Segment Start: Task inputs

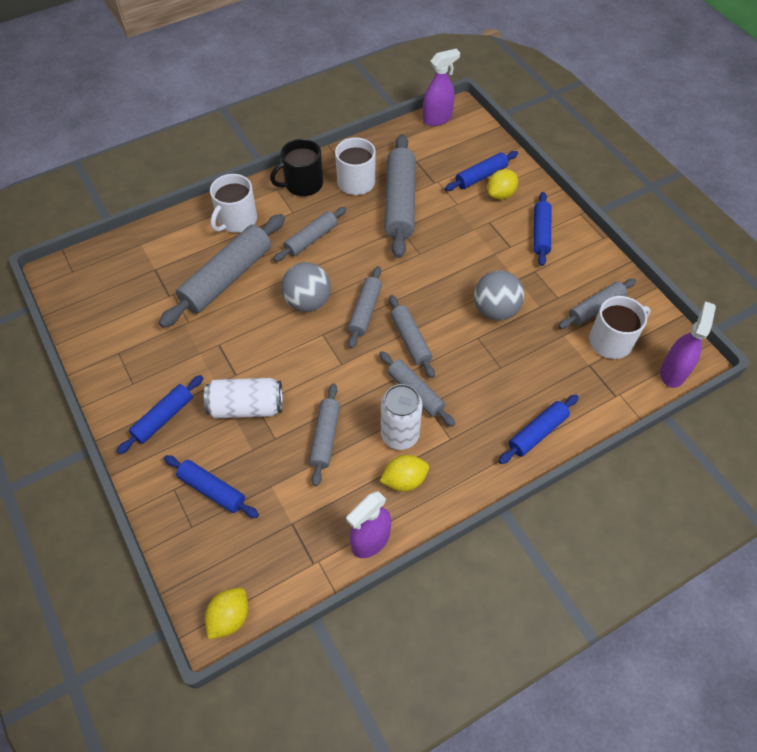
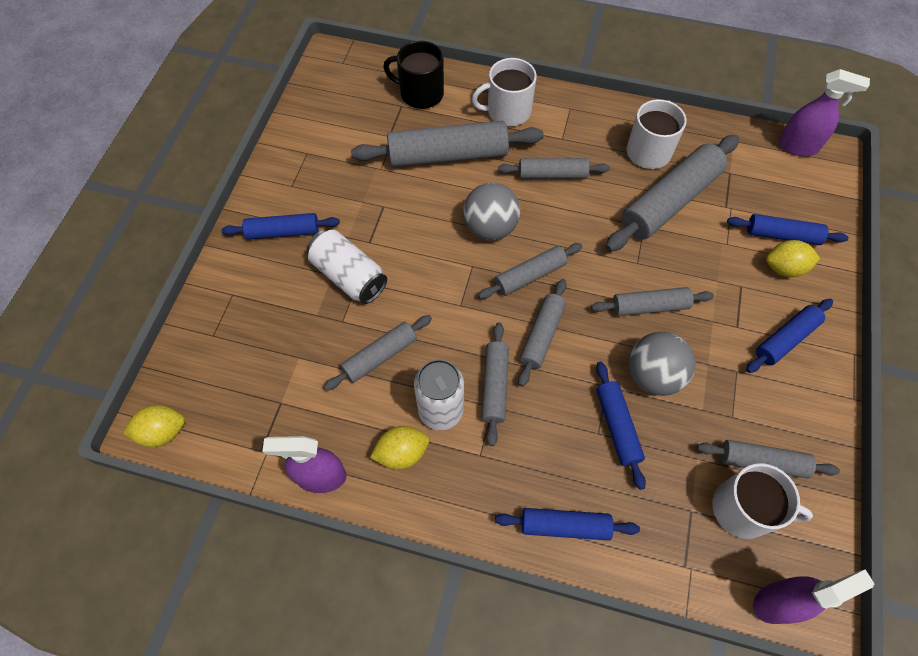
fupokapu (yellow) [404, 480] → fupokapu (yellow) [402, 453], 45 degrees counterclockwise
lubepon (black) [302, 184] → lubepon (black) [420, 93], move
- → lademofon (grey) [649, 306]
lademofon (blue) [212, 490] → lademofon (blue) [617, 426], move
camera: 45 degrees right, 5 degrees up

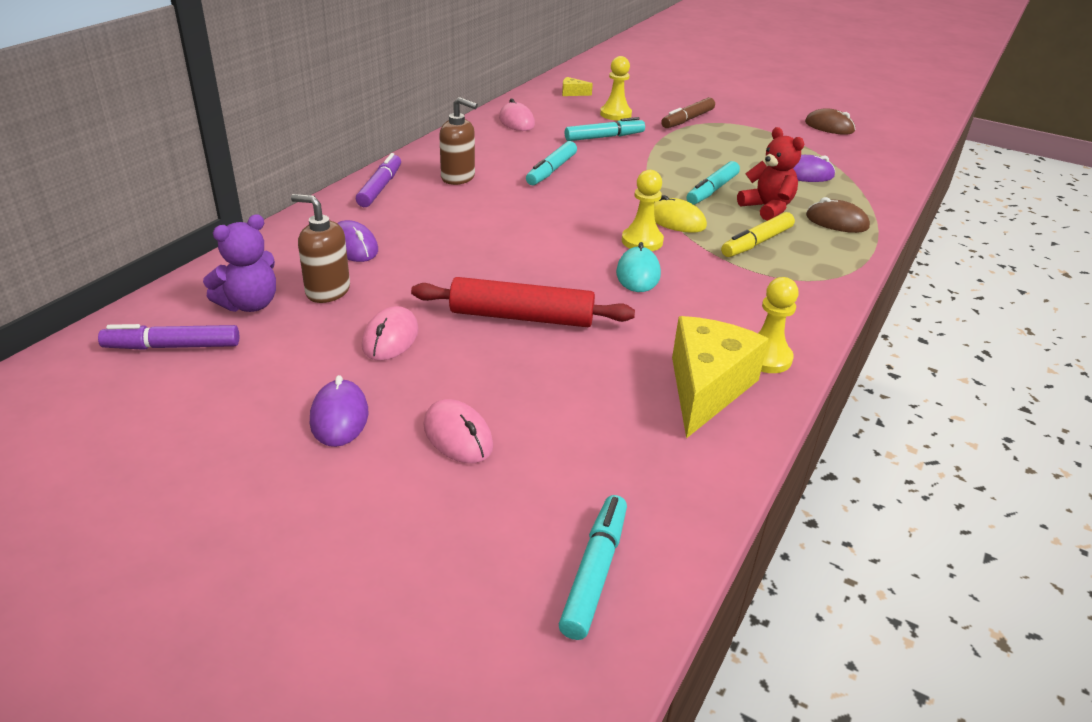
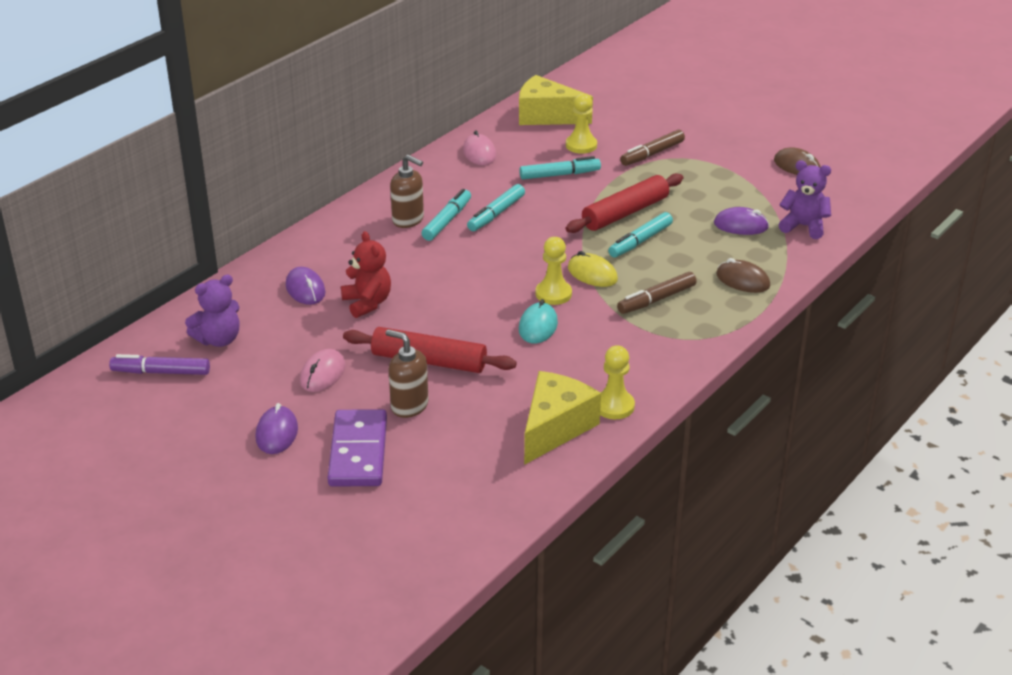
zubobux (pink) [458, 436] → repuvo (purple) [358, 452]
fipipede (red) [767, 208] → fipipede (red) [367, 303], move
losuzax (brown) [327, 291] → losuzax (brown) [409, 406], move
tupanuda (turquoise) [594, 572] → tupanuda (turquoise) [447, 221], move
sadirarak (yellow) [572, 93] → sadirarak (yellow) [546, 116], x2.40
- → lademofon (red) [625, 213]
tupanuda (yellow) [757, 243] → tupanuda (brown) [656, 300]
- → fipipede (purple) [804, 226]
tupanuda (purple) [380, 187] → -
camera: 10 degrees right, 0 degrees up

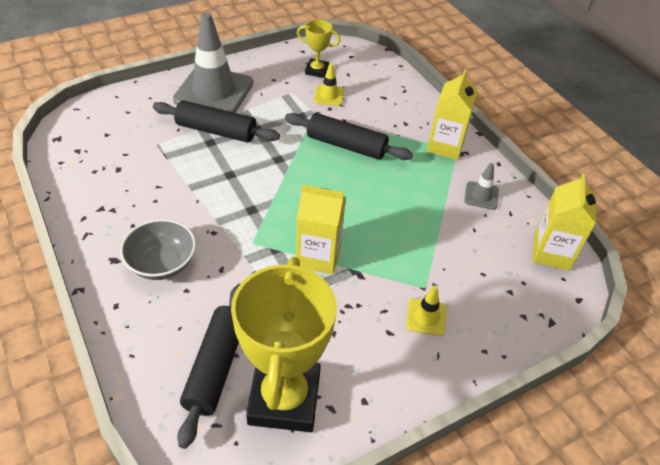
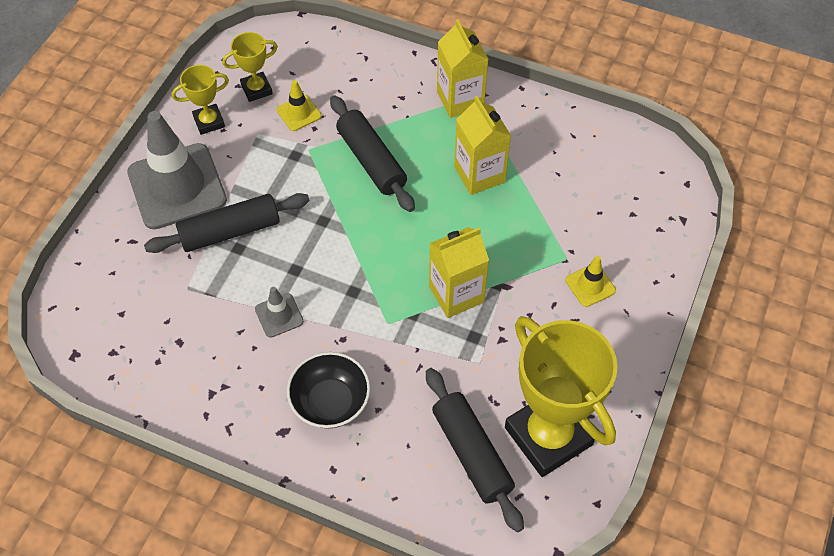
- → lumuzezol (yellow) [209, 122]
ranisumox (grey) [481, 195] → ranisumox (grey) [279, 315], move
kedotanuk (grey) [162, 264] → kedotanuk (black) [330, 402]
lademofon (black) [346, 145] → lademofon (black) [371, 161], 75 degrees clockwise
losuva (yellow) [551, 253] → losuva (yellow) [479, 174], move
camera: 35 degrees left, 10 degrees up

Segment End: Task inputs

**Exercise**
Exact copy, no pictures: reproduce every record as it stands.

**Written solution**
fupokapu (yellow) [404, 480] → fupokapu (yellow) [402, 453], 45 degrees counterclockwise
lubepon (black) [302, 184] → lubepon (black) [420, 93], move
- → lademofon (grey) [649, 306]
lademofon (blue) [212, 490] → lademofon (blue) [617, 426], move
camera: 45 degrees right, 5 degrees up

zubobux (pink) [458, 436] → repuvo (purple) [358, 452]
fipipede (red) [767, 208] → fipipede (red) [367, 303], move
losuzax (brown) [327, 291] → losuzax (brown) [409, 406], move
tupanuda (turquoise) [594, 572] → tupanuda (turquoise) [447, 221], move
sadirarak (yellow) [572, 93] → sadirarak (yellow) [546, 116], x2.40
- → lademofon (red) [625, 213]
tupanuda (yellow) [757, 243] → tupanuda (brown) [656, 300]
- → fipipede (purple) [804, 226]
tupanuda (purple) [380, 187] → -
camera: 10 degrees right, 0 degrees up

- → lumuzezol (yellow) [209, 122]
ranisumox (grey) [481, 195] → ranisumox (grey) [279, 315], move
kedotanuk (grey) [162, 264] → kedotanuk (black) [330, 402]
lademofon (black) [346, 145] → lademofon (black) [371, 161], 75 degrees clockwise
losuva (yellow) [551, 253] → losuva (yellow) [479, 174], move
camera: 35 degrees left, 10 degrees up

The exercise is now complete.